= Brief =
The full set of lines below has to be duplicated exactly, with no picture kept.

= Data for the task =
-----
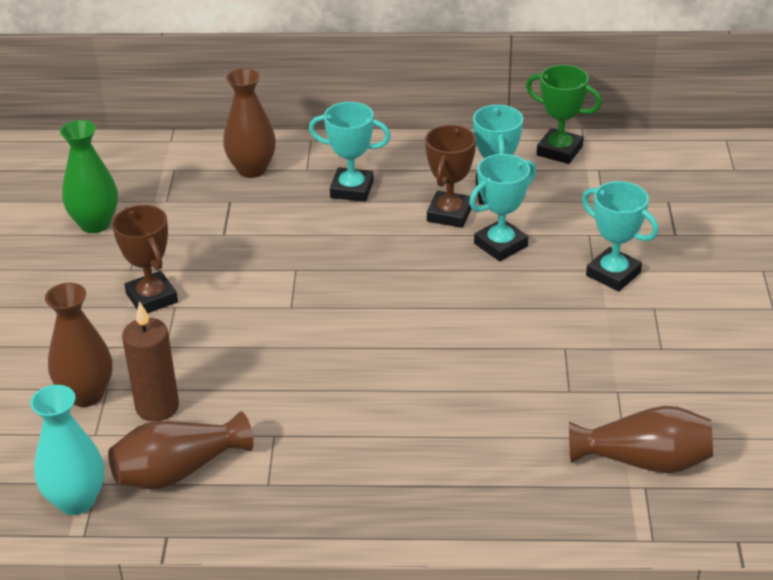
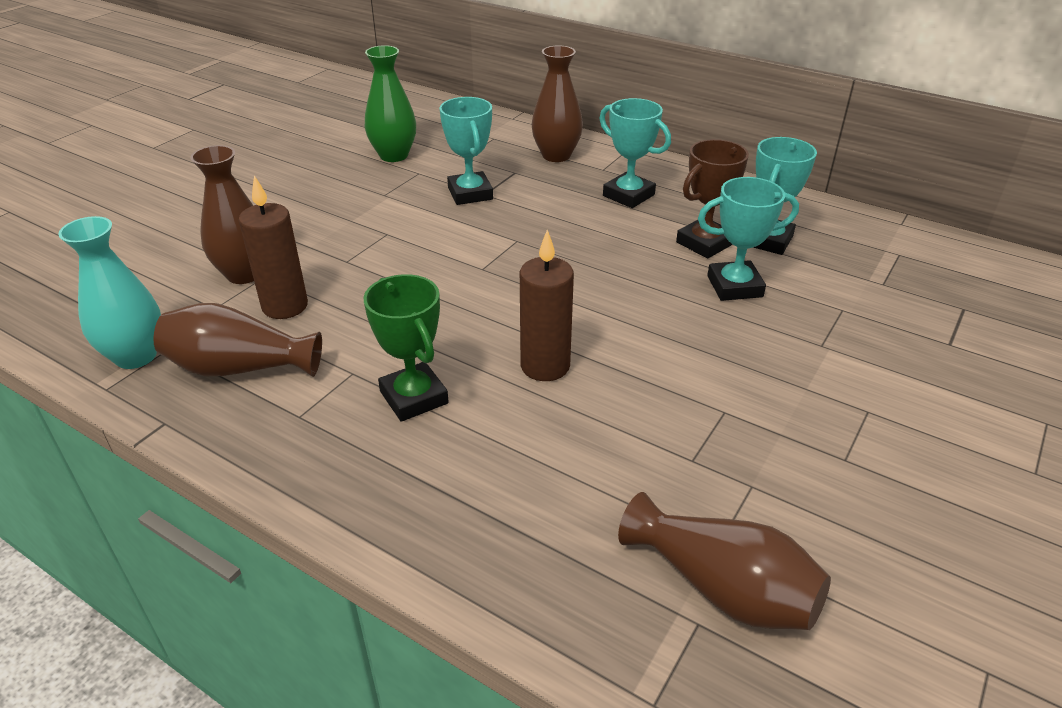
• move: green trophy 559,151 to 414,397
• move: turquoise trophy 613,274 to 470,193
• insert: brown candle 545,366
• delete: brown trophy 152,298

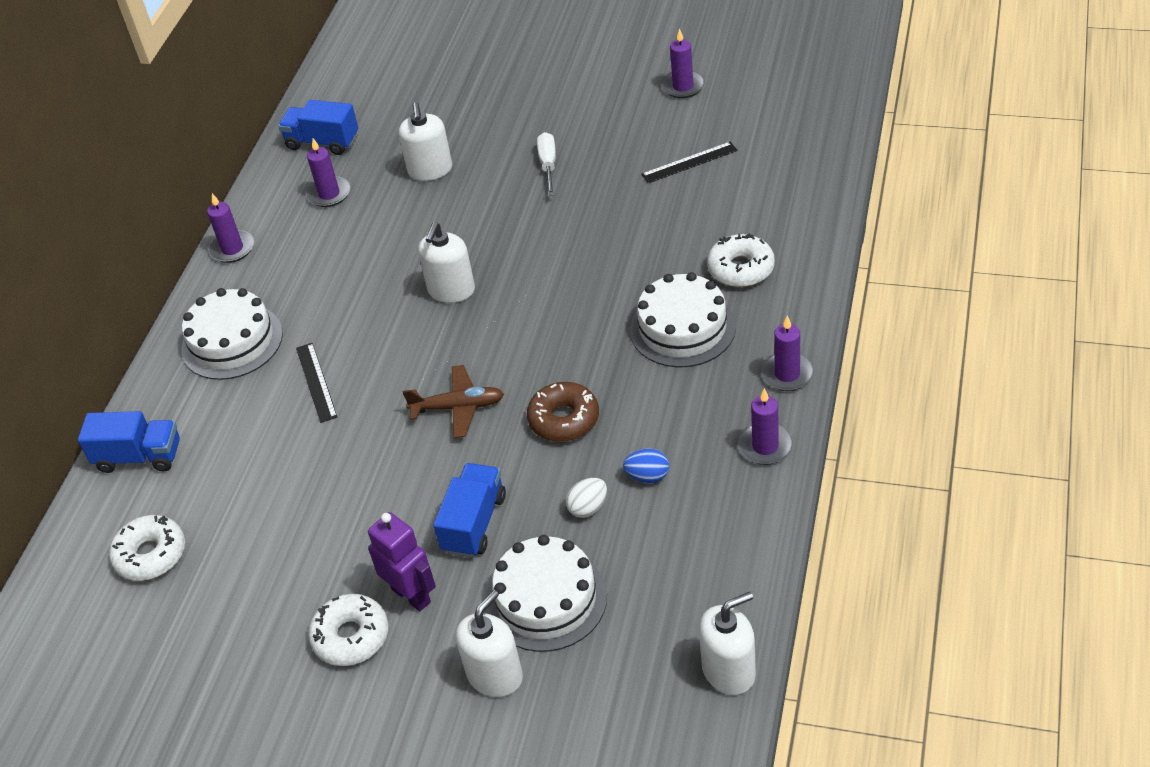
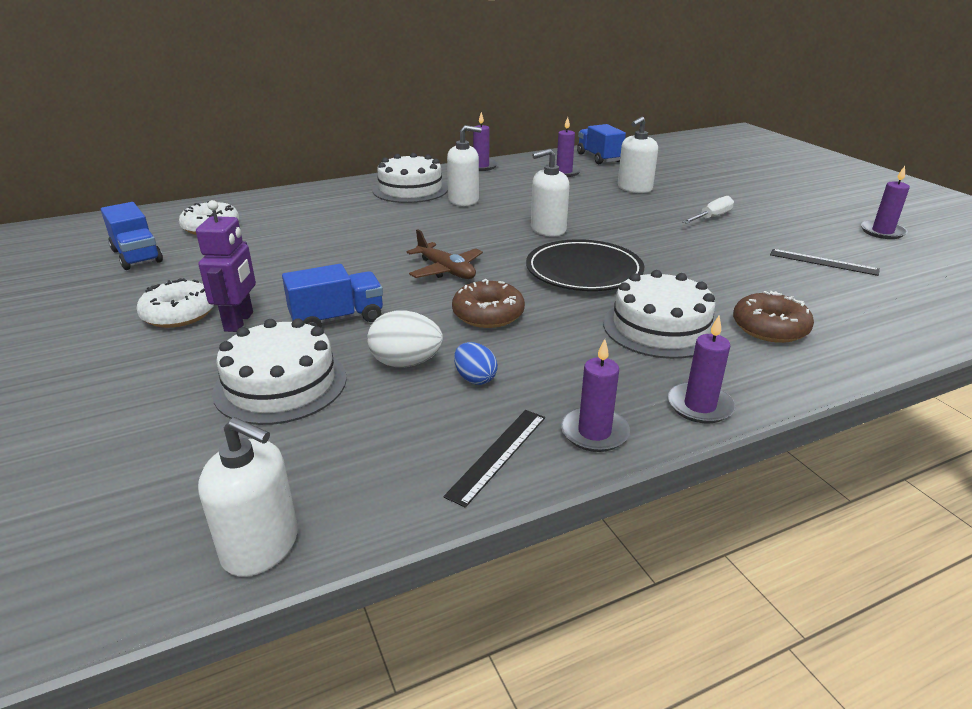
• move: blue truck 139,457 to 137,256
• resize: white egg 588,508 = 406,363 x1.52
• move: black ruler 316,382 to 498,455
• move: white soap dispenser 495,675 to 463,200
• insert: black plate 584,271
• recolor: white donut 741,269 to brown donut 770,328

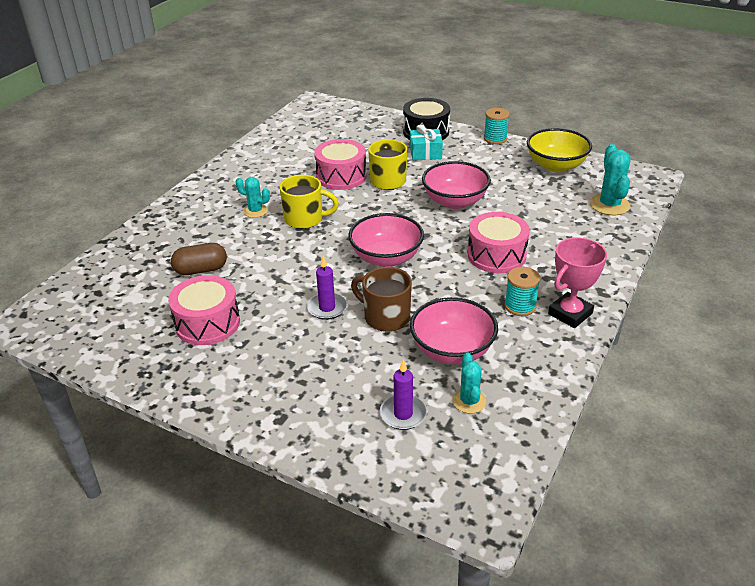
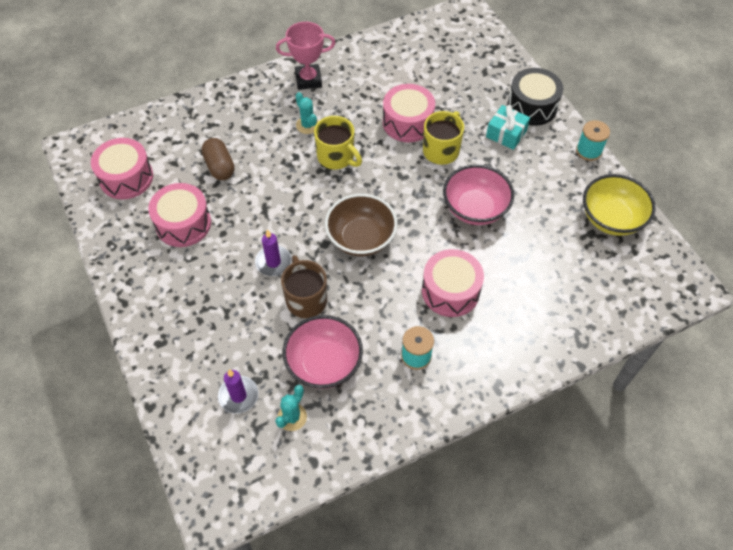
• insert: pink drum 126,178
• rotate: brown capsule 201,270 = 219,167 45 degrees clockwise
• move: pink trophy 570,314 to 308,80
• recolor: pink bowl 386,258 to brown bowl 361,238
• delete: turquoise cactus 609,205

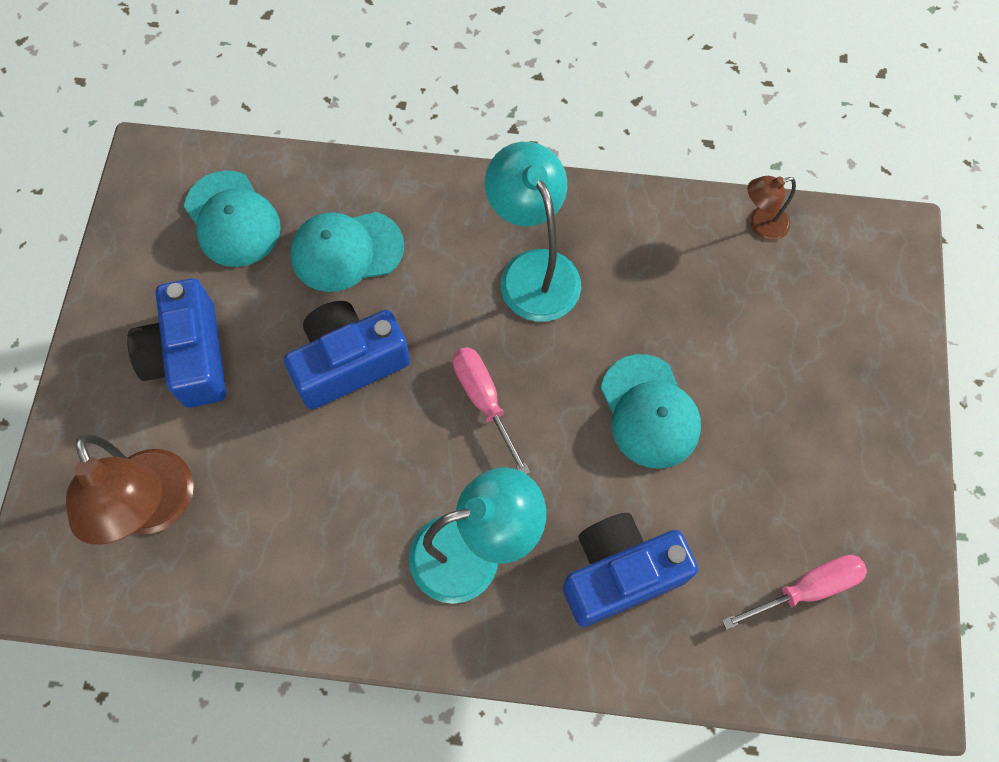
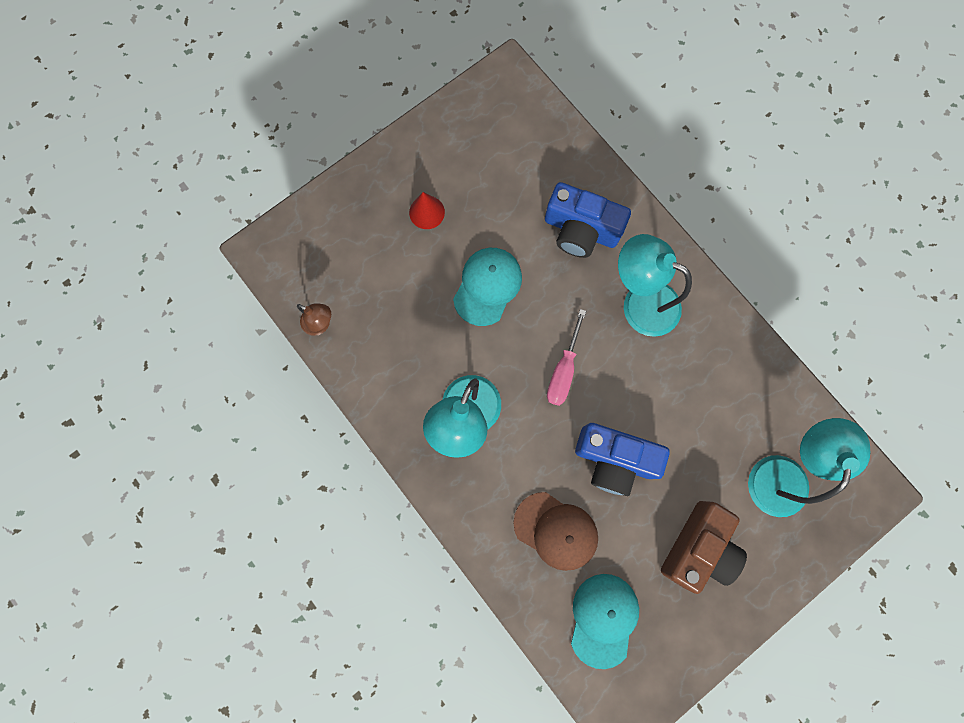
• insert: red cone 427,212
• recolor: turquoise cap 346,251 to brown cap 556,531
• recolor: blue camera 190,357 to brown camera 698,547
• recolor: brown lamp 156,509 to turquoise lamp 781,472
• delete: pink screwdriver 806,589

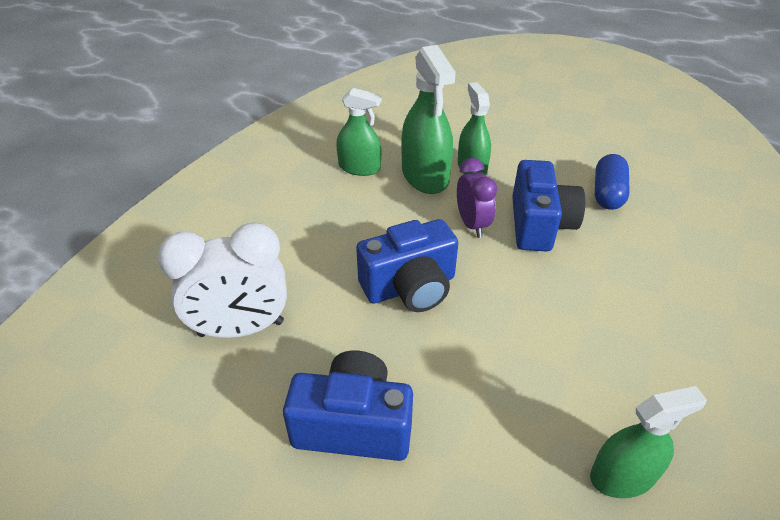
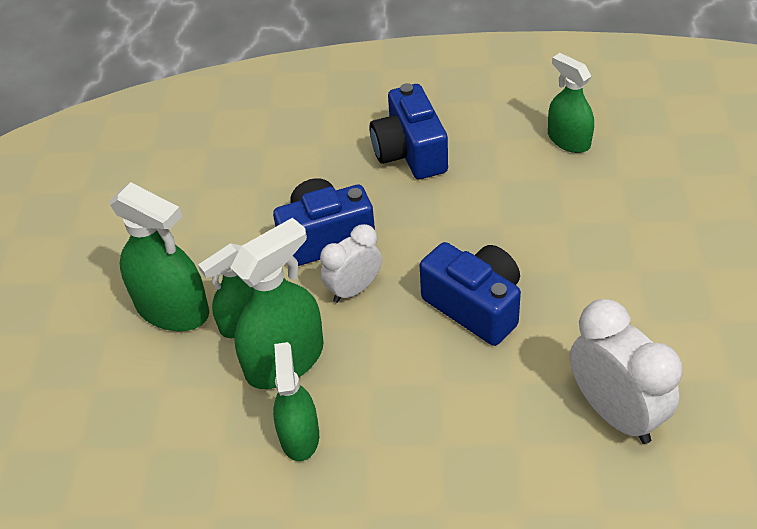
• insert: green spray bottle 172,308
• recolor: purple clock 472,224 to white clock 354,289
• move: blue camera 353,424 to 410,152
• delete: blue capsule 607,193

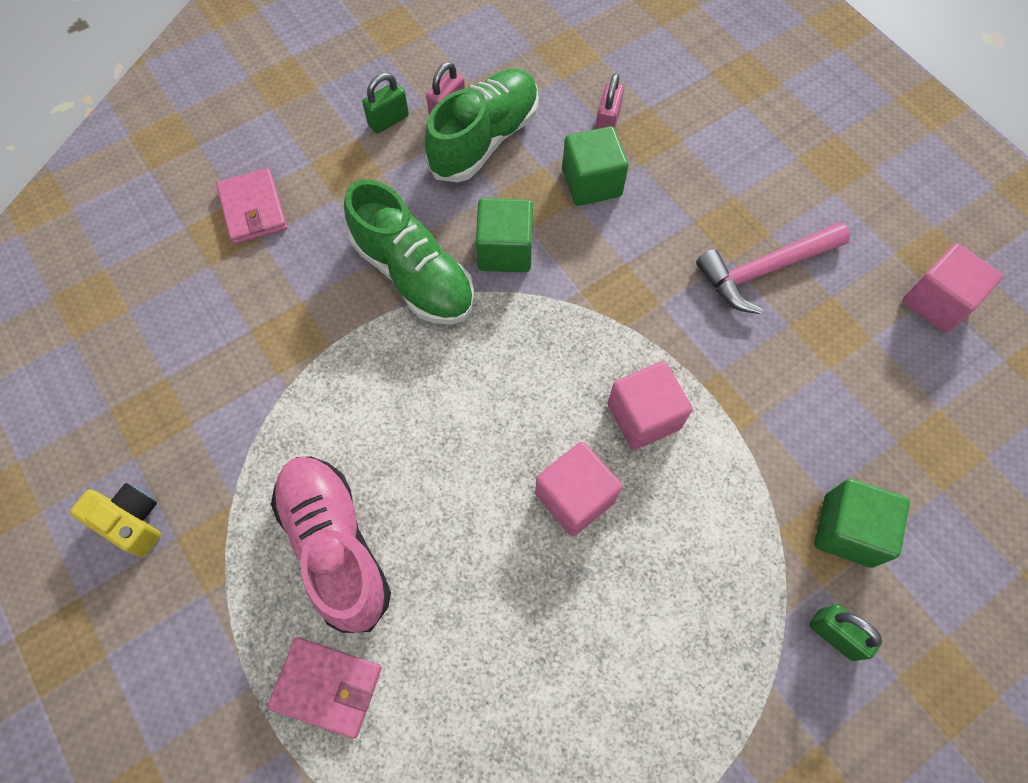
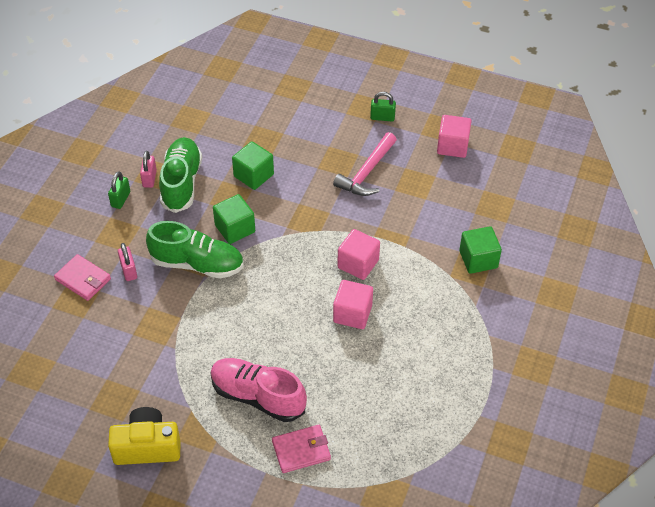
• resize: yellow camera 131,522 = 147,446 x1.53
• move: pink padlock 607,123 to 129,271
• move: green padlock 835,635 to 382,117

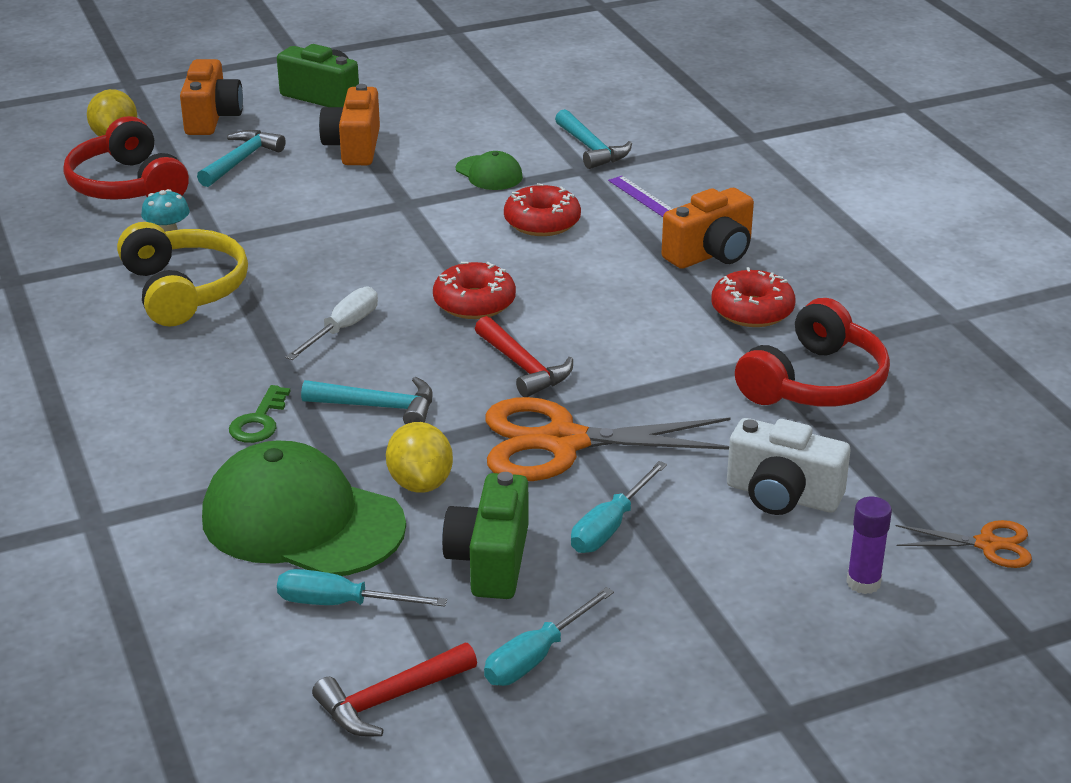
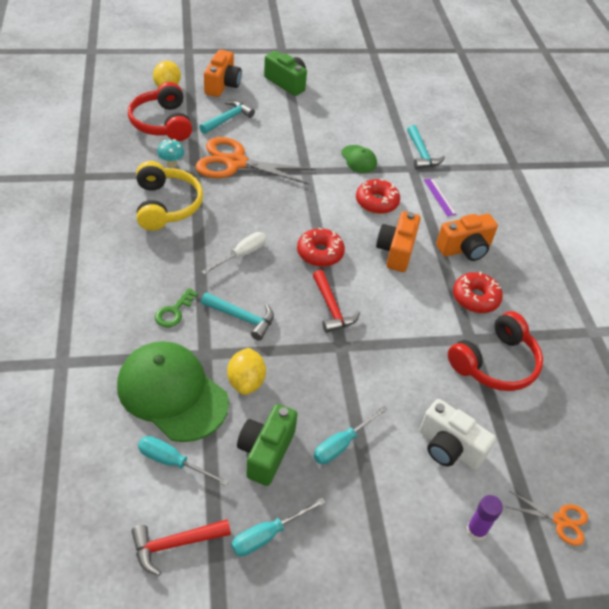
• move: orange scissors 563,442 to 235,163
• move: orange camera 354,147 to 396,251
-----
= Written response =
• move: green trophy 559,151 to 414,397
• move: turquoise trophy 613,274 to 470,193
• insert: brown candle 545,366
• delete: brown trophy 152,298

• move: blue truck 139,457 to 137,256
• resize: white egg 588,508 = 406,363 x1.52
• move: black ruler 316,382 to 498,455
• move: white soap dispenser 495,675 to 463,200
• insert: black plate 584,271
• recolor: white donut 741,269 to brown donut 770,328

• insert: pink drum 126,178
• rotate: brown capsule 201,270 = 219,167 45 degrees clockwise
• move: pink trophy 570,314 to 308,80
• recolor: pink bowl 386,258 to brown bowl 361,238
• delete: turquoise cactus 609,205

• insert: red cone 427,212
• recolor: turquoise cap 346,251 to brown cap 556,531
• recolor: blue camera 190,357 to brown camera 698,547
• recolor: brown lamp 156,509 to turquoise lamp 781,472
• delete: pink screwdriver 806,589

• insert: green spray bottle 172,308
• recolor: purple clock 472,224 to white clock 354,289
• move: blue camera 353,424 to 410,152
• delete: blue capsule 607,193

• resize: yellow camera 131,522 = 147,446 x1.53
• move: pink padlock 607,123 to 129,271
• move: green padlock 835,635 to 382,117

• move: orange scissors 563,442 to 235,163
• move: orange camera 354,147 to 396,251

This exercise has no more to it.